• Assignment: Lines before the one containing "green trapezoid: (382, 852)" are to be left out; that line and all after it, through the end of the material below, are to be written out exactly.

Segment Start: Stored data

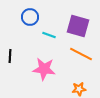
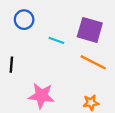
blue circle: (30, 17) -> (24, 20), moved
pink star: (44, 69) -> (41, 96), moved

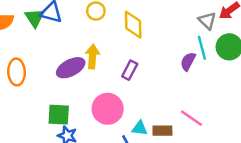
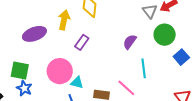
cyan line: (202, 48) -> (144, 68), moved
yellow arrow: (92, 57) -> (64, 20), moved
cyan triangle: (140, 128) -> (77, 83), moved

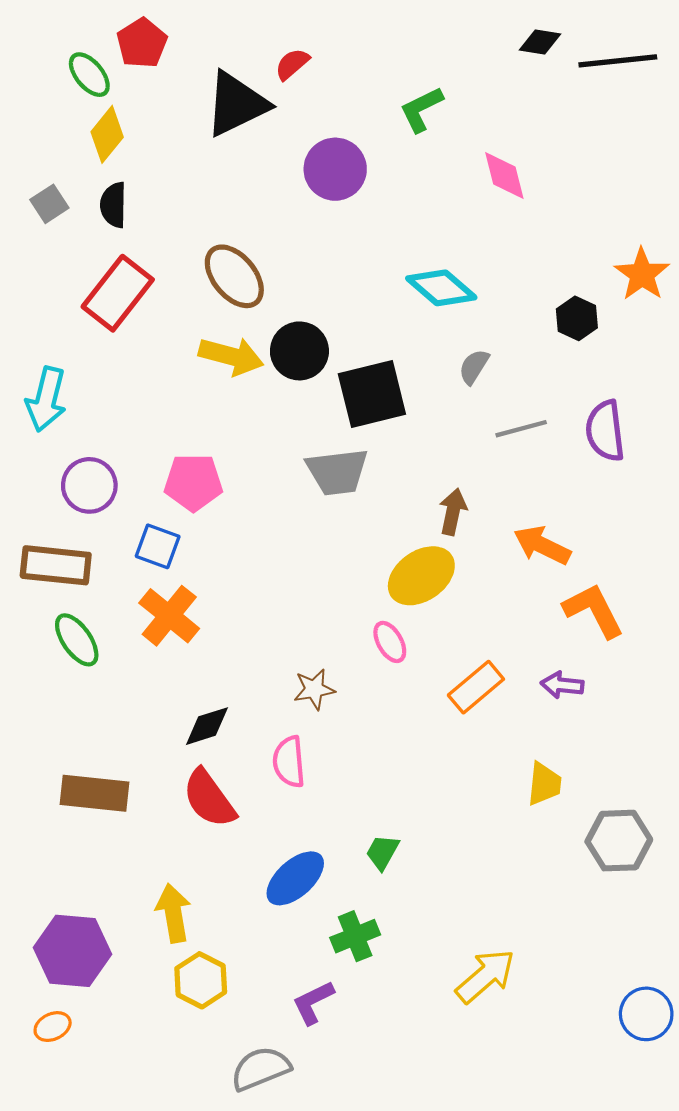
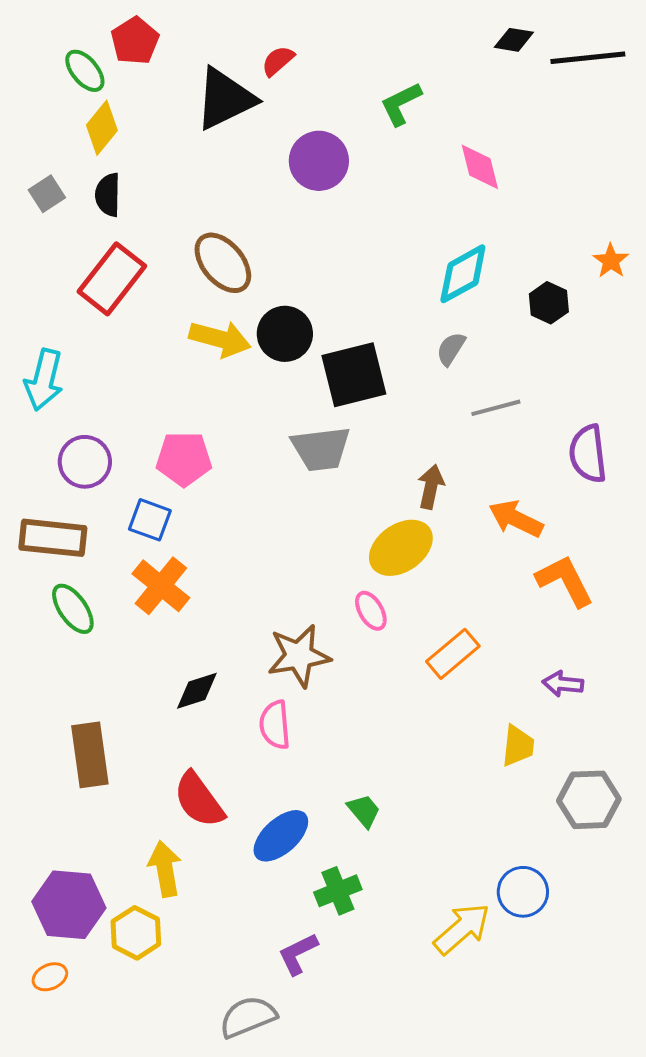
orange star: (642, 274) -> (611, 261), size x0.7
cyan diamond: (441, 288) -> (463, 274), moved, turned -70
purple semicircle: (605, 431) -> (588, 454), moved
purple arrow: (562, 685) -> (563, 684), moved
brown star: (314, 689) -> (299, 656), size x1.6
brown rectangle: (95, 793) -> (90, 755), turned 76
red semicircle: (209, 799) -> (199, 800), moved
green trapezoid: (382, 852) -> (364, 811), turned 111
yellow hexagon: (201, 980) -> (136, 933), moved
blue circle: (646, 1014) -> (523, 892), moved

Segment End: Stored data

• Reply:
green trapezoid: (382, 852) -> (364, 811), turned 111
yellow hexagon: (201, 980) -> (136, 933), moved
blue circle: (646, 1014) -> (523, 892), moved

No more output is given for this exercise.